### WORK REQUEST:
Each line with the string "VLOAD" is to be copied from the records below.

* * * * *

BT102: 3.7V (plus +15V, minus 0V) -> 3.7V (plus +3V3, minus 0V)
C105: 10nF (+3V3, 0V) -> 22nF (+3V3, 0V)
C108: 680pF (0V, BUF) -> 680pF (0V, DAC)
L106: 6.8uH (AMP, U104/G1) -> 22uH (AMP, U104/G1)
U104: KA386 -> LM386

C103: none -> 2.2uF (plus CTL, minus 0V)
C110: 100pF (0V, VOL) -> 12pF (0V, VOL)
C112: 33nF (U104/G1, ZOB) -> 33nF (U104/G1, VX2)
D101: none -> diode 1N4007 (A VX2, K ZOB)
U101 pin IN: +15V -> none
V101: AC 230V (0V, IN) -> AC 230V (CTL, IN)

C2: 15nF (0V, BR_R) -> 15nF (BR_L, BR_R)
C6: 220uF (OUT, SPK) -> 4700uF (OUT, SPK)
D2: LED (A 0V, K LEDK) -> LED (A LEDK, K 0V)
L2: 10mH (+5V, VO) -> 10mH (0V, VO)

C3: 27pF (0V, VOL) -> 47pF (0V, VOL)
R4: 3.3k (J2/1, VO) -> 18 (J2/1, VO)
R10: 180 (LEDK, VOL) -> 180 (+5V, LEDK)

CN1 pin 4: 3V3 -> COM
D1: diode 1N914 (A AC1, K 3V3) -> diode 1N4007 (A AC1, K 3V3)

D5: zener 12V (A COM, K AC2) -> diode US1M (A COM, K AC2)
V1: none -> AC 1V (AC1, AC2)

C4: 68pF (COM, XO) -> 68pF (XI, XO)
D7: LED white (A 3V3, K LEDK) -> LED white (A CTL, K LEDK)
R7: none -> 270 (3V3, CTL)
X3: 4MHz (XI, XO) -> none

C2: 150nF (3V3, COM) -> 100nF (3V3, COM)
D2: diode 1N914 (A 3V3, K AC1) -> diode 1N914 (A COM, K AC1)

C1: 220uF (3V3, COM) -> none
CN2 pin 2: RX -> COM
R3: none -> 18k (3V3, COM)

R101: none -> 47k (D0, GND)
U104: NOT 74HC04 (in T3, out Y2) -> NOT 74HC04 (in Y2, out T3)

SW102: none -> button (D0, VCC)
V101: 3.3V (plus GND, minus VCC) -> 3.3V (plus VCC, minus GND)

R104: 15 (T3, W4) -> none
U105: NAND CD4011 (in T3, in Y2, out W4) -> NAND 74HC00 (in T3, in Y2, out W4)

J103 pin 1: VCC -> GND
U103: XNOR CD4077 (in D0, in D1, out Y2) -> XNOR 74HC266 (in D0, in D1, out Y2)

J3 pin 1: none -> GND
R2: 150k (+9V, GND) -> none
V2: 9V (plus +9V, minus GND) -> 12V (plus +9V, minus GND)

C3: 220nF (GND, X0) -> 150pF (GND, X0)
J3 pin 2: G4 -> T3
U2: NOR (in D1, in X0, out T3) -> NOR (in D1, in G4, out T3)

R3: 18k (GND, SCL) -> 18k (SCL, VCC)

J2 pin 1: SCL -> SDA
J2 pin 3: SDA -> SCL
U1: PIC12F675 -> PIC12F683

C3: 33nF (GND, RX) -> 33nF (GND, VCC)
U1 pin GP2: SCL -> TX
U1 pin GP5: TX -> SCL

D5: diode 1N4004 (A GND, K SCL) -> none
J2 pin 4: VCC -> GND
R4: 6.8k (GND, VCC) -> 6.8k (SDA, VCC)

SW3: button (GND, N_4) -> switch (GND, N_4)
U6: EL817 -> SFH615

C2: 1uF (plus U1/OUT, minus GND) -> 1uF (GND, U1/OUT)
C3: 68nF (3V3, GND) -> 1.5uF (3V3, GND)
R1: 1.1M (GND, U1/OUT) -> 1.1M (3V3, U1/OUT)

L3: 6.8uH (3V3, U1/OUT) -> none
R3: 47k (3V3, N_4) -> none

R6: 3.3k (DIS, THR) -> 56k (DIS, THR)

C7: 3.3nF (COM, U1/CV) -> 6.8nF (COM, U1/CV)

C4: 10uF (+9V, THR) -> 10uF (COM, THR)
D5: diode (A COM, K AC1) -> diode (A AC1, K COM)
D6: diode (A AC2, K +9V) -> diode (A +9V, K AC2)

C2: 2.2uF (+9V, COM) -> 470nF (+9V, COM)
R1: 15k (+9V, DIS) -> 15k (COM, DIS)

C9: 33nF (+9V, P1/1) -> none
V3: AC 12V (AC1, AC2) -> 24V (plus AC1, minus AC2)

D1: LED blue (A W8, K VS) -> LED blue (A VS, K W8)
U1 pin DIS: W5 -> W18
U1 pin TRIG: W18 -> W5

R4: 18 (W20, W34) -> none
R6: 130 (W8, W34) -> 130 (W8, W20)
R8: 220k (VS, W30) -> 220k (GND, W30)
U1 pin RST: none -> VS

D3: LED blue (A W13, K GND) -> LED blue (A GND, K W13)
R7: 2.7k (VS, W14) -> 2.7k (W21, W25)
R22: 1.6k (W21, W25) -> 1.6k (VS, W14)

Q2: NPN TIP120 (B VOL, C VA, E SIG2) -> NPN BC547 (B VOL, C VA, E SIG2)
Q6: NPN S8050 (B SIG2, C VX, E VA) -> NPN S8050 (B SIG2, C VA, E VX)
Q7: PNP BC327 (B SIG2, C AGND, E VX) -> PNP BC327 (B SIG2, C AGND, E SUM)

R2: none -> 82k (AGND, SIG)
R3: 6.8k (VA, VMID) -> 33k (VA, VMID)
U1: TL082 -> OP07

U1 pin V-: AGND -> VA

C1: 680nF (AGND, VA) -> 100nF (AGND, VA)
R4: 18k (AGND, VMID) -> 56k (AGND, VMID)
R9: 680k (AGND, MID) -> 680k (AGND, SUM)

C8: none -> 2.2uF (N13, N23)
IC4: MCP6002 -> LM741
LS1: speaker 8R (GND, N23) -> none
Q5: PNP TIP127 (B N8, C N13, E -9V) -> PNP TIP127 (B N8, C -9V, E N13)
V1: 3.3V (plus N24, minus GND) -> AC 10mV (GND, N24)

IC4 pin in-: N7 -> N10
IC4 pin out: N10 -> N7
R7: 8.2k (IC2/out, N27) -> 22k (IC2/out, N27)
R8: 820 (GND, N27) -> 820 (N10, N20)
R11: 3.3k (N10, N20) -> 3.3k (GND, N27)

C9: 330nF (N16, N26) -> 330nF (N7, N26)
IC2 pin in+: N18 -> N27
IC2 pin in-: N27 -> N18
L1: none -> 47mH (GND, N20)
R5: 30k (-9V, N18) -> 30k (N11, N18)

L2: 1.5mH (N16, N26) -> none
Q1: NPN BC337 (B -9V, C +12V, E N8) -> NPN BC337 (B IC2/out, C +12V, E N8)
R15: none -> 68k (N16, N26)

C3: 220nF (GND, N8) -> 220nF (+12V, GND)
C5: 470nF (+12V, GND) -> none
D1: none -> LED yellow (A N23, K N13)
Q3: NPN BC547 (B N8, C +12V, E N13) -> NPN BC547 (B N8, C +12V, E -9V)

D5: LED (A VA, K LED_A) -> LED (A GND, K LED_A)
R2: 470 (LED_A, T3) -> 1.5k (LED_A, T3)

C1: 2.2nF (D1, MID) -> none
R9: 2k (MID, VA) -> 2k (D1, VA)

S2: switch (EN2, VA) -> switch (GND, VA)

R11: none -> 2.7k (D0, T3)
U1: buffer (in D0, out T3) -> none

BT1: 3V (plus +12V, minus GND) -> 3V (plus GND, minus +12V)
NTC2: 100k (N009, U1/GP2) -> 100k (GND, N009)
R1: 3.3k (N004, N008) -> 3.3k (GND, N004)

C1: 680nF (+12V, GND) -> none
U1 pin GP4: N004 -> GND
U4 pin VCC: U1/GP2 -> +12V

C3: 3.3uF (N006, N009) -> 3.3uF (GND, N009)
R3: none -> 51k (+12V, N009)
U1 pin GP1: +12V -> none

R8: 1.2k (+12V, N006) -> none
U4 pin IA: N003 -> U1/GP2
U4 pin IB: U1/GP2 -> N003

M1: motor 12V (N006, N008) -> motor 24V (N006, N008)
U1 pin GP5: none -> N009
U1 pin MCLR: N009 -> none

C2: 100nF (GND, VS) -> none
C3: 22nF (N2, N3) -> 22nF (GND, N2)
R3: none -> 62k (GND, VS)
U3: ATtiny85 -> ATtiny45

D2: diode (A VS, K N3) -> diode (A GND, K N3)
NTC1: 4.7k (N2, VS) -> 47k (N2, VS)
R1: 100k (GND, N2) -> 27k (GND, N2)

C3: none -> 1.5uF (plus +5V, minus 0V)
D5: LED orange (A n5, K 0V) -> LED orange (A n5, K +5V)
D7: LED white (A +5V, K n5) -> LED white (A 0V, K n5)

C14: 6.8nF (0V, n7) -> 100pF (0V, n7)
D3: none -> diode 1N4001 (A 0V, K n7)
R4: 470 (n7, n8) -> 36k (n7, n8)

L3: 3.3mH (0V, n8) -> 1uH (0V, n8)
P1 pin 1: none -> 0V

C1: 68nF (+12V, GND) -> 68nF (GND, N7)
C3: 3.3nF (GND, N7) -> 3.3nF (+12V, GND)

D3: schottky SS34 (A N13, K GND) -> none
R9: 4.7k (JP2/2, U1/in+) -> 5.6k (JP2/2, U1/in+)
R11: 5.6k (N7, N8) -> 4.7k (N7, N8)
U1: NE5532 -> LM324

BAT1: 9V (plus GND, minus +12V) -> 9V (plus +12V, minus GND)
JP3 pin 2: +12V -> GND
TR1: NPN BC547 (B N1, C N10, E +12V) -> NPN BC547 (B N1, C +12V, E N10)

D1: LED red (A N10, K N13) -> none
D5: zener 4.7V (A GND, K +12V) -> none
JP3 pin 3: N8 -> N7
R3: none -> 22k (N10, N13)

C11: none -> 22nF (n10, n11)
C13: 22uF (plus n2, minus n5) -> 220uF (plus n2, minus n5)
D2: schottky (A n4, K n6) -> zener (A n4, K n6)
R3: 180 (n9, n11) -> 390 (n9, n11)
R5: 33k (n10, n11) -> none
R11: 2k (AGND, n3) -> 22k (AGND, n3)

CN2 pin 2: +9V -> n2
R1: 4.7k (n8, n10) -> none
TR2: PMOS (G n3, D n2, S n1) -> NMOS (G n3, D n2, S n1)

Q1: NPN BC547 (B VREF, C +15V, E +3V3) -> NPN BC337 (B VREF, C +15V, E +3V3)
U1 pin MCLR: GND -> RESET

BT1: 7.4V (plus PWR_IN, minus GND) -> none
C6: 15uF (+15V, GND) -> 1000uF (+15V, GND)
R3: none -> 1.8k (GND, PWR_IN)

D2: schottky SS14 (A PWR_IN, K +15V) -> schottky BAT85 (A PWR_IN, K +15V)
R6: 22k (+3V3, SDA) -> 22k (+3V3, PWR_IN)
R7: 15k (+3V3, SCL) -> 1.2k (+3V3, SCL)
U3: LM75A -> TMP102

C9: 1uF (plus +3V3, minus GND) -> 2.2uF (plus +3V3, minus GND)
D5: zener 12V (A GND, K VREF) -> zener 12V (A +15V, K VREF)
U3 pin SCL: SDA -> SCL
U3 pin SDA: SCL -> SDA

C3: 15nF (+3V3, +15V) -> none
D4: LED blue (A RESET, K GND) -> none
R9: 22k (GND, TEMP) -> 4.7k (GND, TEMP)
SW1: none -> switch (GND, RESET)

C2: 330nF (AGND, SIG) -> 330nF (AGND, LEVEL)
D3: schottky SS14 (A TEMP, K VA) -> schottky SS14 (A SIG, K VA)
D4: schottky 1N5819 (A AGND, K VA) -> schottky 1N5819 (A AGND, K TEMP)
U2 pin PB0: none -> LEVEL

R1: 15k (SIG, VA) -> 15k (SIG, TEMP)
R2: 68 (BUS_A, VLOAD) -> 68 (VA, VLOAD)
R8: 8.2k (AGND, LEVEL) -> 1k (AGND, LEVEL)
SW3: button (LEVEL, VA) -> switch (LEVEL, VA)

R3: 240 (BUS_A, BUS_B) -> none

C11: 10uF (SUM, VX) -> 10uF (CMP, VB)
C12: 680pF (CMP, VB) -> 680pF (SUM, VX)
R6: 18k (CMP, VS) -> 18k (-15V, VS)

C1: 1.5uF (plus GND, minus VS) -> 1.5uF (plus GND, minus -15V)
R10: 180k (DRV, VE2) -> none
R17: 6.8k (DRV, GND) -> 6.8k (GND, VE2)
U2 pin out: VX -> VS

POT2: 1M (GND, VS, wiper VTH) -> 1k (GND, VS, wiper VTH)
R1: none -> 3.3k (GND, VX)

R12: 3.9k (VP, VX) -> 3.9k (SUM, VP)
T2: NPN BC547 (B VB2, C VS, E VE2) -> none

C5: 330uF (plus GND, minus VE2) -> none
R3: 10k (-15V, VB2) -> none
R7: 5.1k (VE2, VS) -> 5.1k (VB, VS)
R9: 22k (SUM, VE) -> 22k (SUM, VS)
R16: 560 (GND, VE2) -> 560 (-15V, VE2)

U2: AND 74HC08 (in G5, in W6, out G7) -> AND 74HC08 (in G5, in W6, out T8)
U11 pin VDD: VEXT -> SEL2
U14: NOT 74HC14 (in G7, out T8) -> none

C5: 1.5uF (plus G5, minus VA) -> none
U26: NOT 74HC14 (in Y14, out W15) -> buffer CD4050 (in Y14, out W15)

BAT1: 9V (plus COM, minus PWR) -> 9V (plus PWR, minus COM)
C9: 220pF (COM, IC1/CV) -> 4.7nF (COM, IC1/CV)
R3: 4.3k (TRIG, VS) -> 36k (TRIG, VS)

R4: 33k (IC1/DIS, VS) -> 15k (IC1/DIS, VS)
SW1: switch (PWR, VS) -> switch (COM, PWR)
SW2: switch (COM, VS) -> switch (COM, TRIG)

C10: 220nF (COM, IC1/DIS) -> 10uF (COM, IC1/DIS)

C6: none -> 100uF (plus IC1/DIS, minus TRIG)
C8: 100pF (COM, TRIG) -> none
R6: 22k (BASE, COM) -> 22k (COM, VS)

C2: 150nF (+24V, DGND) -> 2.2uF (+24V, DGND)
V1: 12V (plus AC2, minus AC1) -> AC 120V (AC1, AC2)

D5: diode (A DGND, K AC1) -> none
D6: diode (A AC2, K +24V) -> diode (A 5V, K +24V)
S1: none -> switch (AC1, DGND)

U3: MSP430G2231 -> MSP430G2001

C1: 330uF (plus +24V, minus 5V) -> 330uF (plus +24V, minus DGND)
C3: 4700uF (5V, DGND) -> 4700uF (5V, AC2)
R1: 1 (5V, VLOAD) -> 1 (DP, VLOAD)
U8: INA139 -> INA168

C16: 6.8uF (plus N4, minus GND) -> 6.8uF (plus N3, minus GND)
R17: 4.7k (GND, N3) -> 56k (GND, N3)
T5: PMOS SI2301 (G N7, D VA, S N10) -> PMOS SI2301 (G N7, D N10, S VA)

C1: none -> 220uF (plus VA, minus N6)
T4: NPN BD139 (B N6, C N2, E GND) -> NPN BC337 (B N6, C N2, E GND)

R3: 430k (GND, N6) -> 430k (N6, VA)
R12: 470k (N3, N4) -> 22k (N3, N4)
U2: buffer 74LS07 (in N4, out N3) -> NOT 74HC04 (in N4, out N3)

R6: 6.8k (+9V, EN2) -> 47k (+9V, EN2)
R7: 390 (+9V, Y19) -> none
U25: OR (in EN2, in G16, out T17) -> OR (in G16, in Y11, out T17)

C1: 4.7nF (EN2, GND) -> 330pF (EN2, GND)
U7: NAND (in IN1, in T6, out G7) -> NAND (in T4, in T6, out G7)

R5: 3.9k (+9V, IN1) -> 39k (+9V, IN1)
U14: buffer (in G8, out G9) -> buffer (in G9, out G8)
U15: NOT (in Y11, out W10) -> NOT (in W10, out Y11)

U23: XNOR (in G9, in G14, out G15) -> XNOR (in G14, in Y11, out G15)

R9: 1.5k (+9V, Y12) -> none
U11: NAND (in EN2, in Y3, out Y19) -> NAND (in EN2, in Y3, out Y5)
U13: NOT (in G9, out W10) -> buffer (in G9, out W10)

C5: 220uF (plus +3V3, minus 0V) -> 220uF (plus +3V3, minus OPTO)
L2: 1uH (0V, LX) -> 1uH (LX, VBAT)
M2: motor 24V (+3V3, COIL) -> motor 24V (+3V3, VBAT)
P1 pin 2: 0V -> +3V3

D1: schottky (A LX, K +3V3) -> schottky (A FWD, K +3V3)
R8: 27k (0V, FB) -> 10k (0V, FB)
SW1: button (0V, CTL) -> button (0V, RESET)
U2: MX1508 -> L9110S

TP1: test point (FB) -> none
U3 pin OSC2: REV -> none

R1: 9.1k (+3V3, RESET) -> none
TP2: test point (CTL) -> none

* * * * *

### FINISHED EXERCISE:
R2: 68 (BUS_A, VLOAD) -> 68 (VA, VLOAD)
R1: 1 (5V, VLOAD) -> 1 (DP, VLOAD)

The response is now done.